Return the tail of the records exactly, starting from the line containing "camera: 15 degrees right, 5 degrees down" and ending with the final line.

## PROVIDED RECORDS:
○ ○ ○

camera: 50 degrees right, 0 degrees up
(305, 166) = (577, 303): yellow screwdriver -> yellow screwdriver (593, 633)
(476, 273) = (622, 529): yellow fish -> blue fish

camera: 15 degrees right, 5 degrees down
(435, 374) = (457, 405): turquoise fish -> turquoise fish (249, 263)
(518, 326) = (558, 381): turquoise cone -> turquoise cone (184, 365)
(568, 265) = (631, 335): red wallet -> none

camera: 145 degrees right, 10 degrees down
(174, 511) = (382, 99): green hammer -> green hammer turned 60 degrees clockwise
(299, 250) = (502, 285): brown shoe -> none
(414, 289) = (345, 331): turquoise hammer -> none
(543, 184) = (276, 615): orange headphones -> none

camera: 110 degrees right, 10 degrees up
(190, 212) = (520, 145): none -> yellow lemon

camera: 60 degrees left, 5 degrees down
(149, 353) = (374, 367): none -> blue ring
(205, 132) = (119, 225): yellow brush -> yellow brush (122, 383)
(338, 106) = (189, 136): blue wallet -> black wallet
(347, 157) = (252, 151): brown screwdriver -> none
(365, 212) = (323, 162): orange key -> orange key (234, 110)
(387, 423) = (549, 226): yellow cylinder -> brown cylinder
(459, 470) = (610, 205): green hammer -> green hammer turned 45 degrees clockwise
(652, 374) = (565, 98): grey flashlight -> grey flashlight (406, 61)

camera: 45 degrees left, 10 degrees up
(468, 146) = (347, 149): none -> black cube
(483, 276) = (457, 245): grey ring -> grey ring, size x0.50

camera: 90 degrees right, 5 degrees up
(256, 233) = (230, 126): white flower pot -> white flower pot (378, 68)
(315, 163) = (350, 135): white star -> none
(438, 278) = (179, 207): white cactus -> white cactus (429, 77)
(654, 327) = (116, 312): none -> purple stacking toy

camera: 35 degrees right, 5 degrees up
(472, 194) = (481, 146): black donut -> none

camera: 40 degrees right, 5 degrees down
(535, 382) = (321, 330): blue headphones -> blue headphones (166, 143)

○ ○ ○

## WRITTEN SOLUTION:
camera: 15 degrees right, 5 degrees down
(435, 374) = (457, 405): turquoise fish -> turquoise fish (249, 263)
(518, 326) = (558, 381): turquoise cone -> turquoise cone (184, 365)
(568, 265) = (631, 335): red wallet -> none

camera: 145 degrees right, 10 degrees down
(174, 511) = (382, 99): green hammer -> green hammer turned 60 degrees clockwise
(299, 250) = (502, 285): brown shoe -> none
(414, 289) = (345, 331): turquoise hammer -> none
(543, 184) = (276, 615): orange headphones -> none

camera: 110 degrees right, 10 degrees up
(190, 212) = (520, 145): none -> yellow lemon

camera: 60 degrees left, 5 degrees down
(149, 353) = (374, 367): none -> blue ring
(205, 132) = (119, 225): yellow brush -> yellow brush (122, 383)
(338, 106) = (189, 136): blue wallet -> black wallet
(347, 157) = (252, 151): brown screwdriver -> none
(365, 212) = (323, 162): orange key -> orange key (234, 110)
(387, 423) = (549, 226): yellow cylinder -> brown cylinder
(459, 470) = (610, 205): green hammer -> green hammer turned 45 degrees clockwise
(652, 374) = (565, 98): grey flashlight -> grey flashlight (406, 61)

camera: 45 degrees left, 10 degrees up
(468, 146) = (347, 149): none -> black cube
(483, 276) = (457, 245): grey ring -> grey ring, size x0.50

camera: 90 degrees right, 5 degrees up
(256, 233) = (230, 126): white flower pot -> white flower pot (378, 68)
(315, 163) = (350, 135): white star -> none
(438, 278) = (179, 207): white cactus -> white cactus (429, 77)
(654, 327) = (116, 312): none -> purple stacking toy

camera: 35 degrees right, 5 degrees up
(472, 194) = (481, 146): black donut -> none

camera: 40 degrees right, 5 degrees down
(535, 382) = (321, 330): blue headphones -> blue headphones (166, 143)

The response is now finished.